- Problem statement
Could you retype the lines below, starting at the line holding "The ORANGE-COLOURED PENCIL" and stopping at the line holding "The ROSE-PINK DOOR KEY at (389,412) appeared.", inclusive? Copy them exactly and drop the images.

◆ ◆ ◆ ◆ ◆

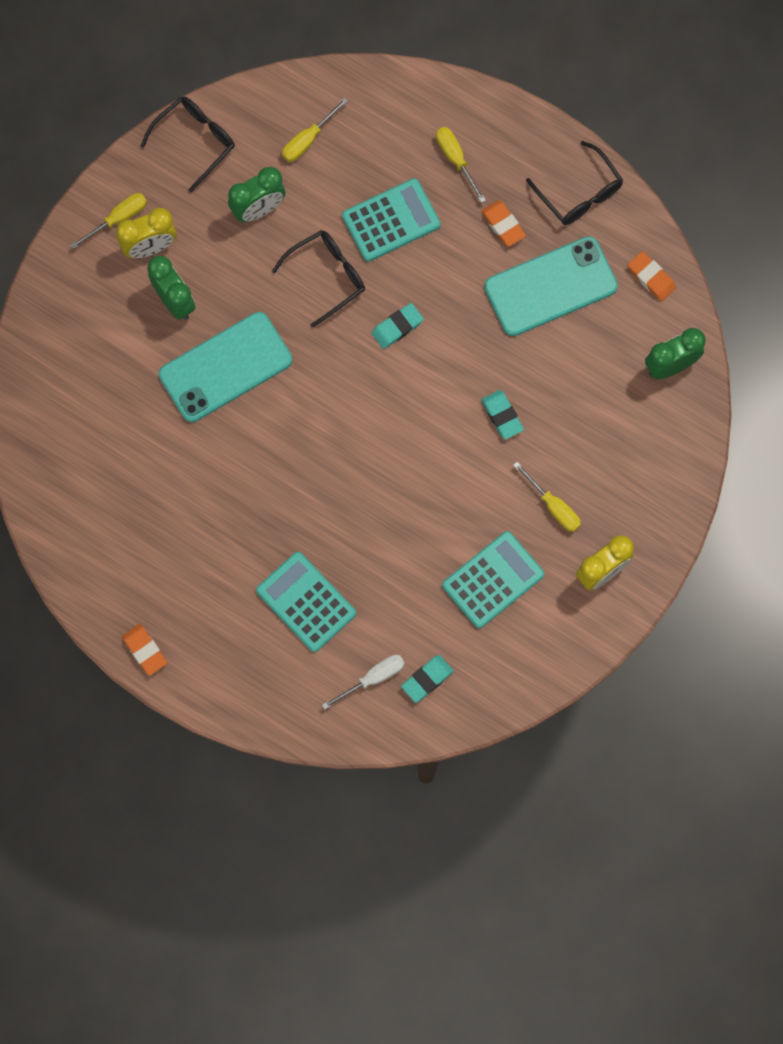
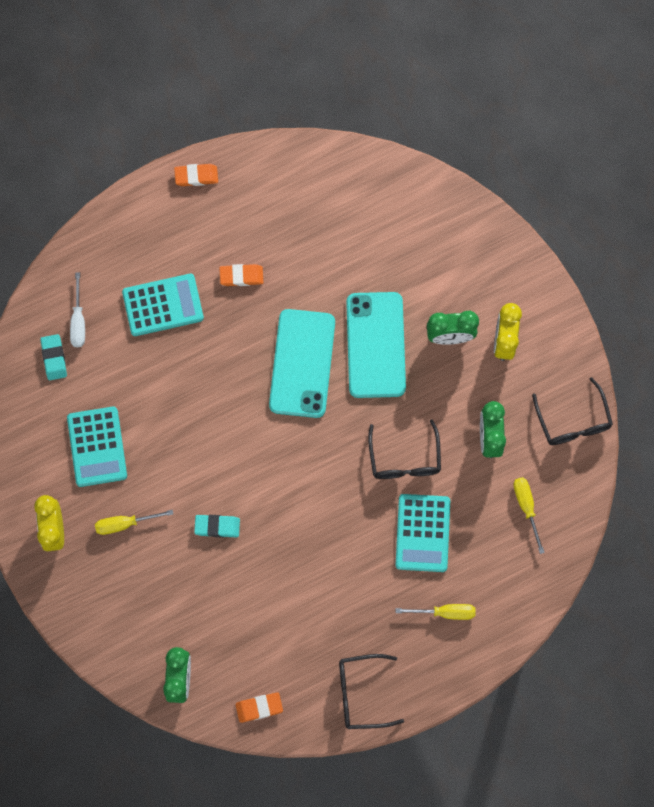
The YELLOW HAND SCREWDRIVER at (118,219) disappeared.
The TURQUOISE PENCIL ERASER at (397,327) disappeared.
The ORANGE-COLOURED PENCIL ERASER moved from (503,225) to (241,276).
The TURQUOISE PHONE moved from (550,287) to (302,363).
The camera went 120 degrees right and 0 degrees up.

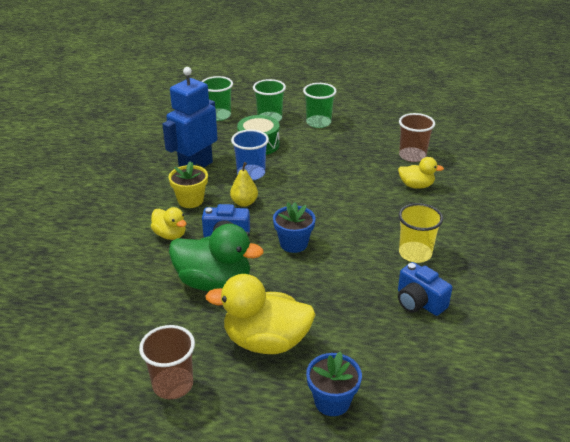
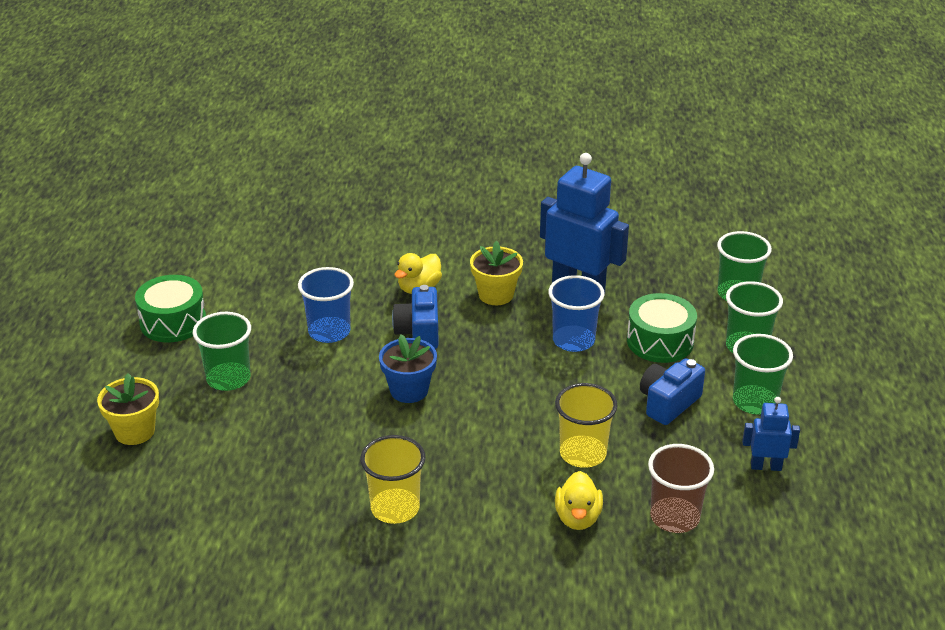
The BROWN BEAKER at (173,384) was replaced by the EMERALD DRUM at (173,322).
The EMERALD DUCK at (214,282) was replaced by the ROYAL BLUE BEAKER at (329,332).
The YELLOW DUCK at (266,341) was replaced by the EMERALD BEAKER at (228,378).
The YELLOW PEAR at (244,203) disappeared.
The ROYAL BLUE POTTED PLANT at (332,401) became the YELLOW POTTED PLANT at (134,431).
The ROYAL BLUE COMPACT CAMERA moved from (419,302) to (668,403).
The YELLOW BEAKER at (583,454) appeared.
The ROYAL BLUE ROBOT at (766,466) appeared.
The camera went 85 degrees right and 0 degrees up.

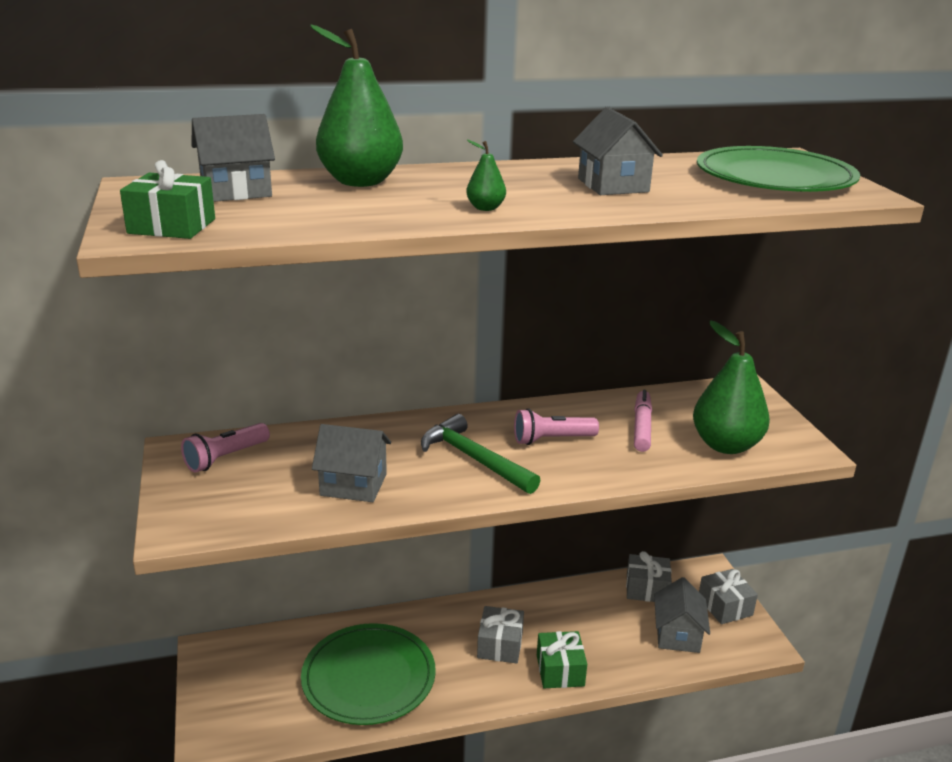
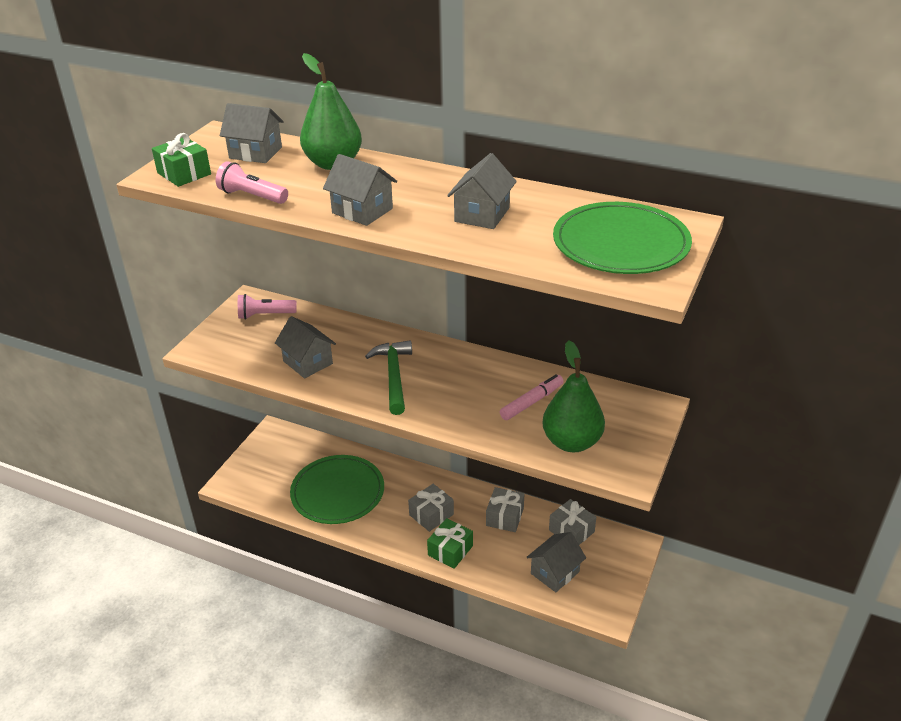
The EMERALD PEAR at (485,208) was replaced by the GREY COTTAGE at (362,211).
The ROSE-PINK TORCH moved from (552,440) to (252,196).
The GREY PRESENT moved from (725,606) to (505,517).
The camera went 40 degrees right and 10 degrees up.

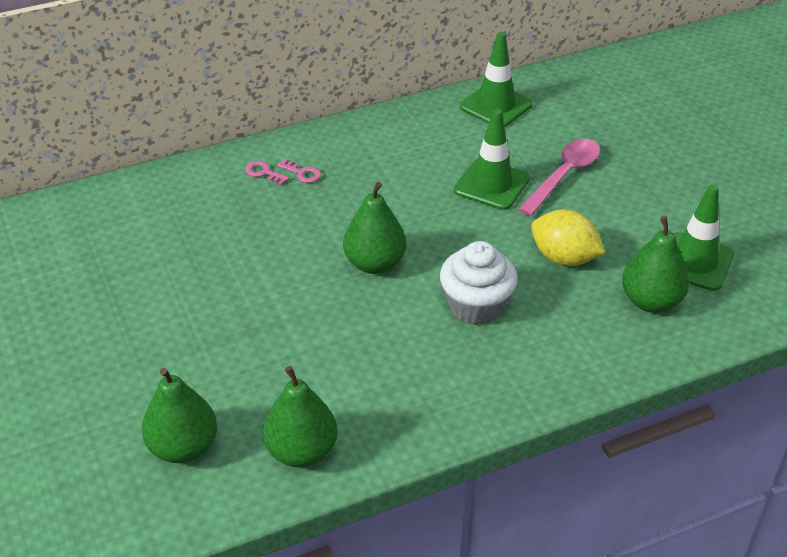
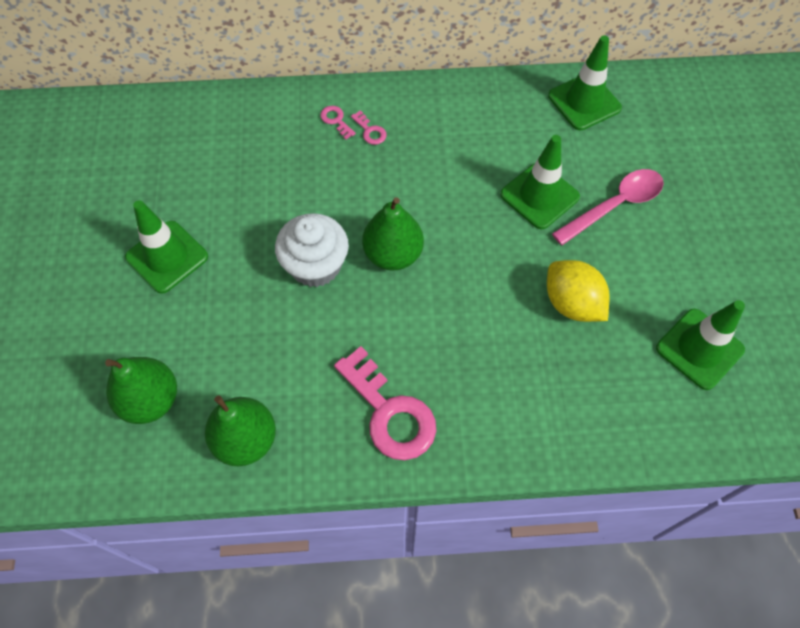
The PURE WHITE MUFFIN moved from (476,306) to (315,265).
The EMERALD PEAR at (651,301) disappeared.
The EMERALD ROAD CONE at (167,257) appeared.
The ROSE-PINK DOOR KEY at (389,412) appeared.
The camera went 20 degrees right and 20 degrees up.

◆ ◆ ◆ ◆ ◆

- Result of this exercise
The ORANGE-COLOURED PENCIL ERASER moved from (503,225) to (241,276).
The TURQUOISE PHONE moved from (550,287) to (302,363).
The camera went 120 degrees right and 0 degrees up.

The BROWN BEAKER at (173,384) was replaced by the EMERALD DRUM at (173,322).
The EMERALD DUCK at (214,282) was replaced by the ROYAL BLUE BEAKER at (329,332).
The YELLOW DUCK at (266,341) was replaced by the EMERALD BEAKER at (228,378).
The YELLOW PEAR at (244,203) disappeared.
The ROYAL BLUE POTTED PLANT at (332,401) became the YELLOW POTTED PLANT at (134,431).
The ROYAL BLUE COMPACT CAMERA moved from (419,302) to (668,403).
The YELLOW BEAKER at (583,454) appeared.
The ROYAL BLUE ROBOT at (766,466) appeared.
The camera went 85 degrees right and 0 degrees up.

The EMERALD PEAR at (485,208) was replaced by the GREY COTTAGE at (362,211).
The ROSE-PINK TORCH moved from (552,440) to (252,196).
The GREY PRESENT moved from (725,606) to (505,517).
The camera went 40 degrees right and 10 degrees up.

The PURE WHITE MUFFIN moved from (476,306) to (315,265).
The EMERALD PEAR at (651,301) disappeared.
The EMERALD ROAD CONE at (167,257) appeared.
The ROSE-PINK DOOR KEY at (389,412) appeared.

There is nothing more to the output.